§ **Exercise objective**:
Copy out every line of the material below word for word, leaving out the pictures.

========

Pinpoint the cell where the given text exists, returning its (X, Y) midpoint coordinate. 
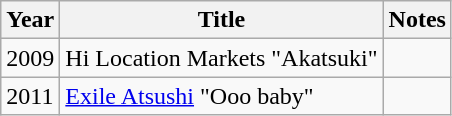
Hi Location Markets "Akatsuki" (222, 58)
Notes (417, 20)
2011 (30, 96)
Year (30, 20)
Title (222, 20)
2009 (30, 58)
Exile Atsushi "Ooo baby" (222, 96)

========

§ **Solution to this problem**:
Pinpoint the cell where the given text exists, returning its (X, Y) midpoint coordinate. 
Hi Location Markets "Akatsuki" (222, 58)
Notes (417, 20)
2011 (30, 96)
Year (30, 20)
Title (222, 20)
2009 (30, 58)
Exile Atsushi "Ooo baby" (222, 96)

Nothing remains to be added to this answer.